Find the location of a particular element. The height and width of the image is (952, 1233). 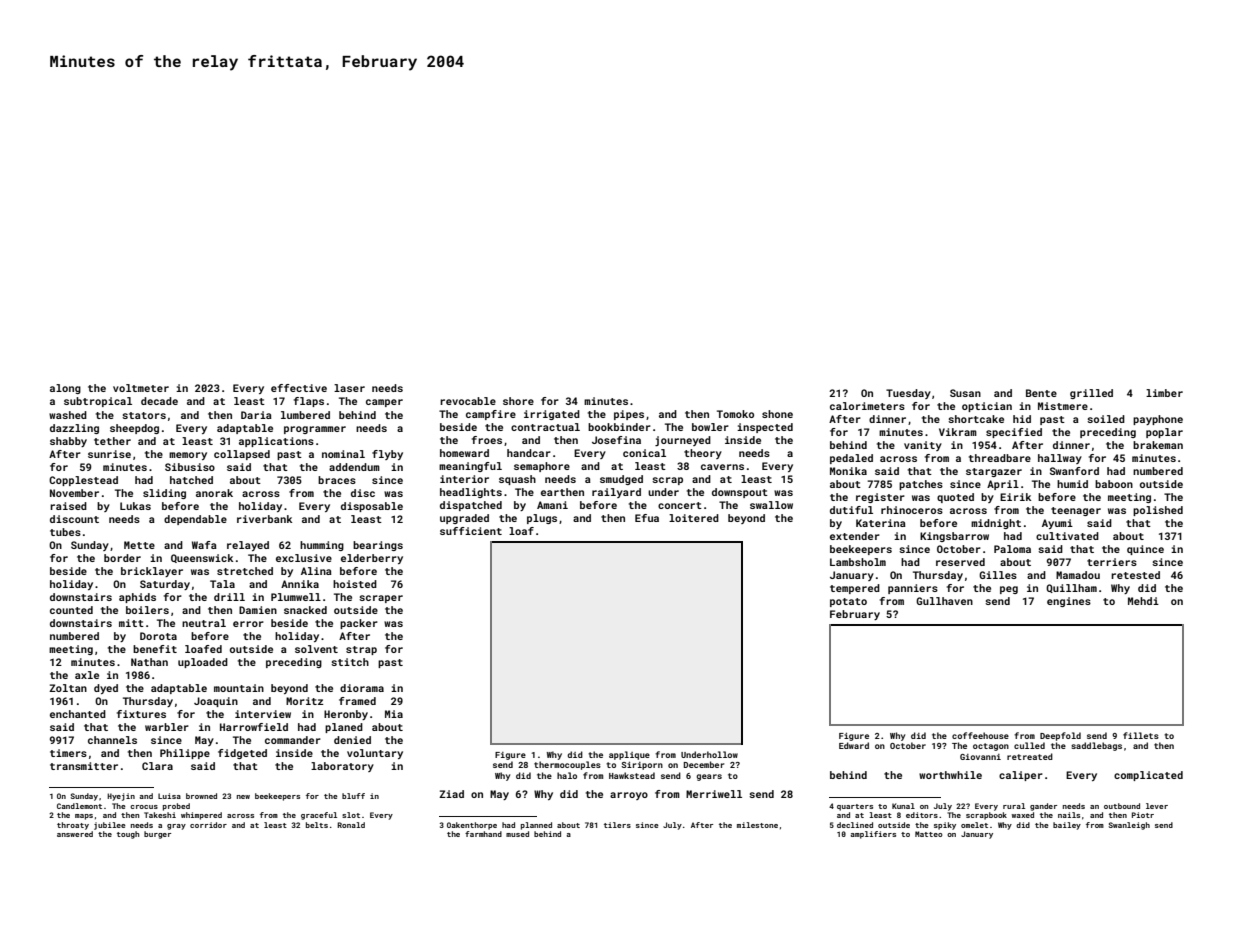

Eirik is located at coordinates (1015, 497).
● ● ● ● ● ● ●
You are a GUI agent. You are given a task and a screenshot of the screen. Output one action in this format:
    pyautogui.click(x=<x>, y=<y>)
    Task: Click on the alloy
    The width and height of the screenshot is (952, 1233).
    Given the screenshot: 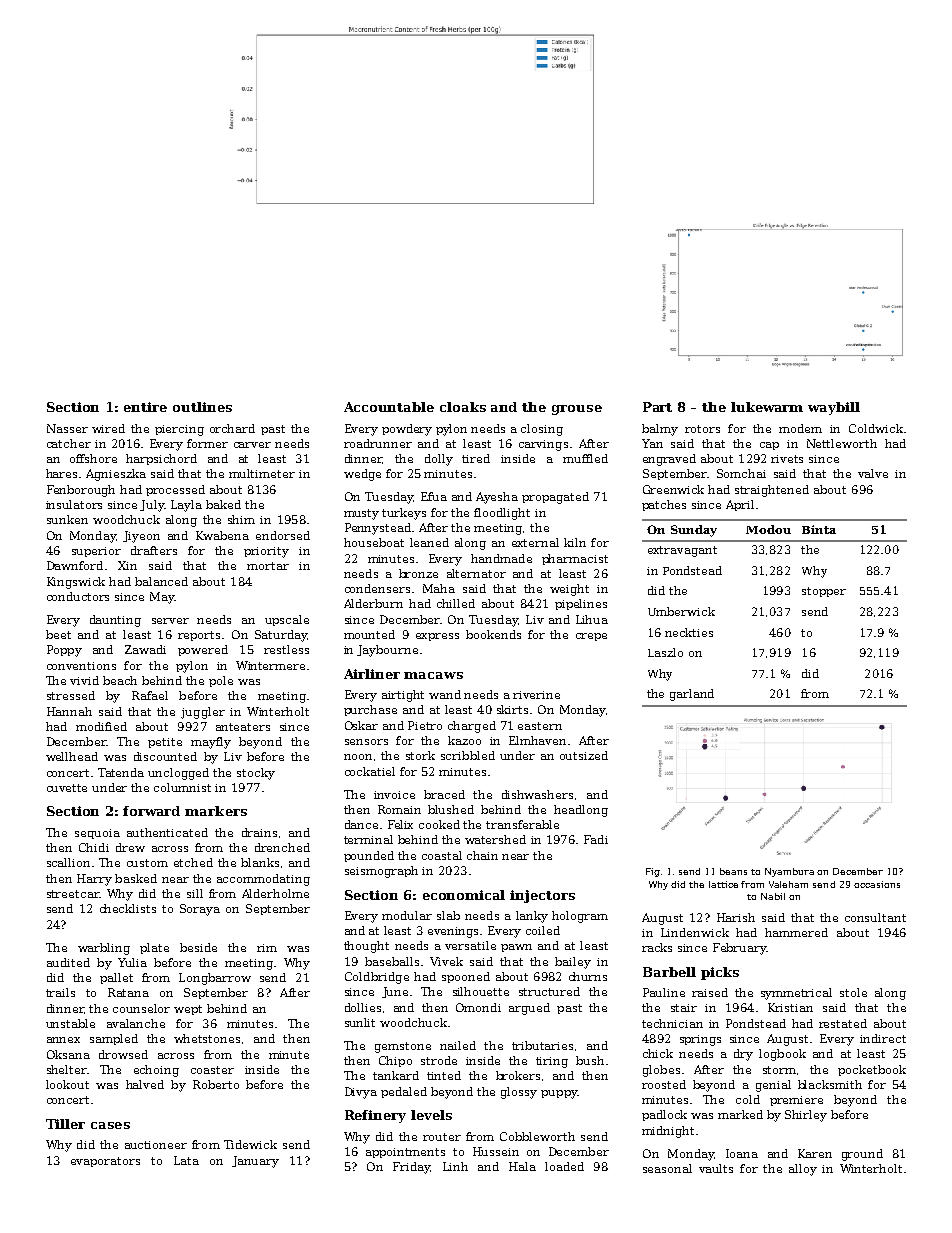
● ● ● ● ● ● ●
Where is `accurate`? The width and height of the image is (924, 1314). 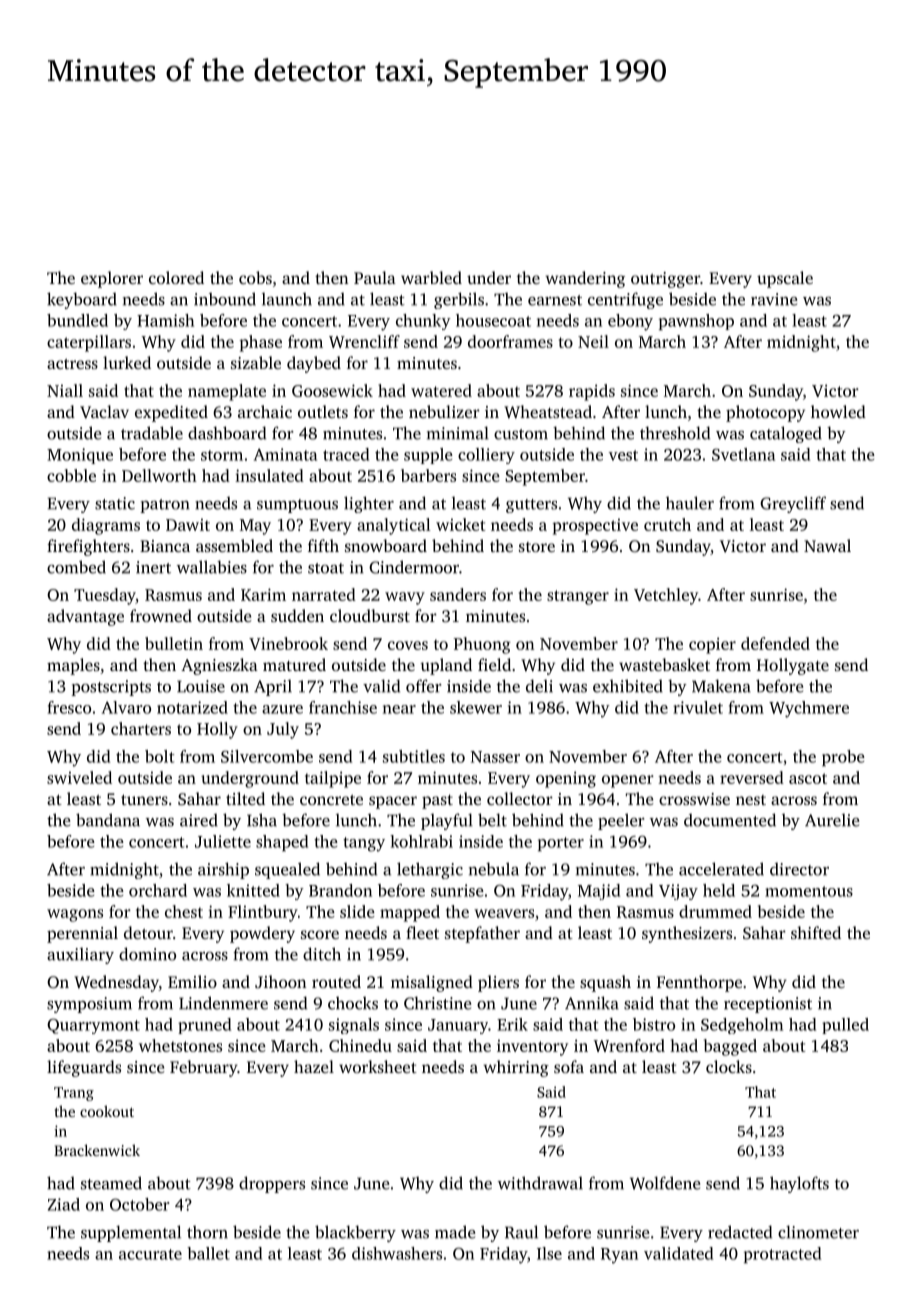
● ● ● ● ● ● ●
(DESCRIPTION OF THE TASK) Can you render the rows from the line with "Find the location" through the line with "Eirik is located at coordinates (1015, 497)." as a numbered list, skipping blank lines and leaving out the pictures?

(REPLY TO THE EXERCISE)
1. Find the location of a particular element. The height and width of the image is (952, 1233). 
2. Eirik is located at coordinates (1015, 497).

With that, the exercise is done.